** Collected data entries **
>> start

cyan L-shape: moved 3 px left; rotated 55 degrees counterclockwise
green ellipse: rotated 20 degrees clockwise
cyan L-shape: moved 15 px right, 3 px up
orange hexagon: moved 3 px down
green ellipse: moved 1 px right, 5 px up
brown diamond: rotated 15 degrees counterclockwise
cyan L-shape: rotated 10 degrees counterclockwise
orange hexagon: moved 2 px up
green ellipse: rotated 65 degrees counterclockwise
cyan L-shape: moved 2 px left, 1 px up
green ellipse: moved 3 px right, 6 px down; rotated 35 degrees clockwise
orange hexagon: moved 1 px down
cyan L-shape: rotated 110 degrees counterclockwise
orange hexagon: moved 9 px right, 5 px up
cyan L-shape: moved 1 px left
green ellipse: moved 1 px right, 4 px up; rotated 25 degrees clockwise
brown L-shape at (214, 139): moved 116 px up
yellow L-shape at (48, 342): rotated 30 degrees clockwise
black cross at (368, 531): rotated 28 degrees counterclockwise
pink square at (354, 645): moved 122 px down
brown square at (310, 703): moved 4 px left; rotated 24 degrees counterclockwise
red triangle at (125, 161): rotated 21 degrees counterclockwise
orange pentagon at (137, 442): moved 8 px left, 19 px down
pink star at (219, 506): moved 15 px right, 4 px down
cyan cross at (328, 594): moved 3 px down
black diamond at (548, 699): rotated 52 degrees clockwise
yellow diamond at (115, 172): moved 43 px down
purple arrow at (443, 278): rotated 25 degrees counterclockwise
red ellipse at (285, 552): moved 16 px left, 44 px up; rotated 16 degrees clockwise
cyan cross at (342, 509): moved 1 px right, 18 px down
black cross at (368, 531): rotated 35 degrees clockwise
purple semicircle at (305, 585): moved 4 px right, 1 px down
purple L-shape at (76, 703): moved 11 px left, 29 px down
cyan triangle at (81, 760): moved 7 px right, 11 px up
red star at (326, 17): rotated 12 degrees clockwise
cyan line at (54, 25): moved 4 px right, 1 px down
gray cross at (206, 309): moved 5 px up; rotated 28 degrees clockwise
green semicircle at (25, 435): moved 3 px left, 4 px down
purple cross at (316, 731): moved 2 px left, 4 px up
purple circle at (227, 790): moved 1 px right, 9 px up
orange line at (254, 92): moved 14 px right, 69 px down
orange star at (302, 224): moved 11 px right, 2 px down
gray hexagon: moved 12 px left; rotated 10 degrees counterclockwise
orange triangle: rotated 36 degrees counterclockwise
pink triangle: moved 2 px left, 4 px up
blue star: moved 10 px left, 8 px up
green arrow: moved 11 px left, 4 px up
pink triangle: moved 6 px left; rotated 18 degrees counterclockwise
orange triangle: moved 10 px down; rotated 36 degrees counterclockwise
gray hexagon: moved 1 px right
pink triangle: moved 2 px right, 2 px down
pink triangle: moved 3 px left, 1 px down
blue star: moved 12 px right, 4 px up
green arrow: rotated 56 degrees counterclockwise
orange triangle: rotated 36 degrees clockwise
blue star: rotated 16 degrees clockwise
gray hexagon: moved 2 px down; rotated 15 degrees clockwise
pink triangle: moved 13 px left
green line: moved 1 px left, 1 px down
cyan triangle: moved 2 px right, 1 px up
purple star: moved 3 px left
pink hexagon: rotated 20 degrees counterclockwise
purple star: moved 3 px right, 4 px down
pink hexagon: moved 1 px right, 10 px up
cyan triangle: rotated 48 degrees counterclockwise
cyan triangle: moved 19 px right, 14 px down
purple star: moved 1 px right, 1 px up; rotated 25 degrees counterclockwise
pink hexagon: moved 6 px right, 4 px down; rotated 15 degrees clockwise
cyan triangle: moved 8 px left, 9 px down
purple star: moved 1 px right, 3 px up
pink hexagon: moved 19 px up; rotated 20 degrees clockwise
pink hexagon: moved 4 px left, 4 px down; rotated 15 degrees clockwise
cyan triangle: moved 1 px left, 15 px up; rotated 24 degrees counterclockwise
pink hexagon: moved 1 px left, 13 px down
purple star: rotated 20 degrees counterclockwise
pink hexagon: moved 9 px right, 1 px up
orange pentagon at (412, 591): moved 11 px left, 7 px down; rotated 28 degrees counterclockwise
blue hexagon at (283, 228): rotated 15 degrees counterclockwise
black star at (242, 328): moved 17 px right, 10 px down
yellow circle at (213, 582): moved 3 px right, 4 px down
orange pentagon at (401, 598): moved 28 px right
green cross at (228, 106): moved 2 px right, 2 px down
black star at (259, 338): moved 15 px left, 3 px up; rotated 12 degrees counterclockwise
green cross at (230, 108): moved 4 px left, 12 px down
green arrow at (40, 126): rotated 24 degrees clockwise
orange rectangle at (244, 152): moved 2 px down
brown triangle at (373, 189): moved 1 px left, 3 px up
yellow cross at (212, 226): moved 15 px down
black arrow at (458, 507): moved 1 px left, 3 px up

>> end

** What you need to do **
Rewrite all of the data above, substituting "pixels" for every occurrence of "px" and leaving everything else unchanged.

** Final answer **
cyan L-shape: moved 3 pixels left; rotated 55 degrees counterclockwise
green ellipse: rotated 20 degrees clockwise
cyan L-shape: moved 15 pixels right, 3 pixels up
orange hexagon: moved 3 pixels down
green ellipse: moved 1 pixels right, 5 pixels up
brown diamond: rotated 15 degrees counterclockwise
cyan L-shape: rotated 10 degrees counterclockwise
orange hexagon: moved 2 pixels up
green ellipse: rotated 65 degrees counterclockwise
cyan L-shape: moved 2 pixels left, 1 pixels up
green ellipse: moved 3 pixels right, 6 pixels down; rotated 35 degrees clockwise
orange hexagon: moved 1 pixels down
cyan L-shape: rotated 110 degrees counterclockwise
orange hexagon: moved 9 pixels right, 5 pixels up
cyan L-shape: moved 1 pixels left
green ellipse: moved 1 pixels right, 4 pixels up; rotated 25 degrees clockwise
brown L-shape at (214, 139): moved 116 pixels up
yellow L-shape at (48, 342): rotated 30 degrees clockwise
black cross at (368, 531): rotated 28 degrees counterclockwise
pink square at (354, 645): moved 122 pixels down
brown square at (310, 703): moved 4 pixels left; rotated 24 degrees counterclockwise
red triangle at (125, 161): rotated 21 degrees counterclockwise
orange pentagon at (137, 442): moved 8 pixels left, 19 pixels down
pink star at (219, 506): moved 15 pixels right, 4 pixels down
cyan cross at (328, 594): moved 3 pixels down
black diamond at (548, 699): rotated 52 degrees clockwise
yellow diamond at (115, 172): moved 43 pixels down
purple arrow at (443, 278): rotated 25 degrees counterclockwise
red ellipse at (285, 552): moved 16 pixels left, 44 pixels up; rotated 16 degrees clockwise
cyan cross at (342, 509): moved 1 pixels right, 18 pixels down
black cross at (368, 531): rotated 35 degrees clockwise
purple semicircle at (305, 585): moved 4 pixels right, 1 pixels down
purple L-shape at (76, 703): moved 11 pixels left, 29 pixels down
cyan triangle at (81, 760): moved 7 pixels right, 11 pixels up
red star at (326, 17): rotated 12 degrees clockwise
cyan line at (54, 25): moved 4 pixels right, 1 pixels down
gray cross at (206, 309): moved 5 pixels up; rotated 28 degrees clockwise
green semicircle at (25, 435): moved 3 pixels left, 4 pixels down
purple cross at (316, 731): moved 2 pixels left, 4 pixels up
purple circle at (227, 790): moved 1 pixels right, 9 pixels up
orange line at (254, 92): moved 14 pixels right, 69 pixels down
orange star at (302, 224): moved 11 pixels right, 2 pixels down
gray hexagon: moved 12 pixels left; rotated 10 degrees counterclockwise
orange triangle: rotated 36 degrees counterclockwise
pink triangle: moved 2 pixels left, 4 pixels up
blue star: moved 10 pixels left, 8 pixels up
green arrow: moved 11 pixels left, 4 pixels up
pink triangle: moved 6 pixels left; rotated 18 degrees counterclockwise
orange triangle: moved 10 pixels down; rotated 36 degrees counterclockwise
gray hexagon: moved 1 pixels right
pink triangle: moved 2 pixels right, 2 pixels down
pink triangle: moved 3 pixels left, 1 pixels down
blue star: moved 12 pixels right, 4 pixels up
green arrow: rotated 56 degrees counterclockwise
orange triangle: rotated 36 degrees clockwise
blue star: rotated 16 degrees clockwise
gray hexagon: moved 2 pixels down; rotated 15 degrees clockwise
pink triangle: moved 13 pixels left
green line: moved 1 pixels left, 1 pixels down
cyan triangle: moved 2 pixels right, 1 pixels up
purple star: moved 3 pixels left
pink hexagon: rotated 20 degrees counterclockwise
purple star: moved 3 pixels right, 4 pixels down
pink hexagon: moved 1 pixels right, 10 pixels up
cyan triangle: rotated 48 degrees counterclockwise
cyan triangle: moved 19 pixels right, 14 pixels down
purple star: moved 1 pixels right, 1 pixels up; rotated 25 degrees counterclockwise
pink hexagon: moved 6 pixels right, 4 pixels down; rotated 15 degrees clockwise
cyan triangle: moved 8 pixels left, 9 pixels down
purple star: moved 1 pixels right, 3 pixels up
pink hexagon: moved 19 pixels up; rotated 20 degrees clockwise
pink hexagon: moved 4 pixels left, 4 pixels down; rotated 15 degrees clockwise
cyan triangle: moved 1 pixels left, 15 pixels up; rotated 24 degrees counterclockwise
pink hexagon: moved 1 pixels left, 13 pixels down
purple star: rotated 20 degrees counterclockwise
pink hexagon: moved 9 pixels right, 1 pixels up
orange pentagon at (412, 591): moved 11 pixels left, 7 pixels down; rotated 28 degrees counterclockwise
blue hexagon at (283, 228): rotated 15 degrees counterclockwise
black star at (242, 328): moved 17 pixels right, 10 pixels down
yellow circle at (213, 582): moved 3 pixels right, 4 pixels down
orange pentagon at (401, 598): moved 28 pixels right
green cross at (228, 106): moved 2 pixels right, 2 pixels down
black star at (259, 338): moved 15 pixels left, 3 pixels up; rotated 12 degrees counterclockwise
green cross at (230, 108): moved 4 pixels left, 12 pixels down
green arrow at (40, 126): rotated 24 degrees clockwise
orange rectangle at (244, 152): moved 2 pixels down
brown triangle at (373, 189): moved 1 pixels left, 3 pixels up
yellow cross at (212, 226): moved 15 pixels down
black arrow at (458, 507): moved 1 pixels left, 3 pixels up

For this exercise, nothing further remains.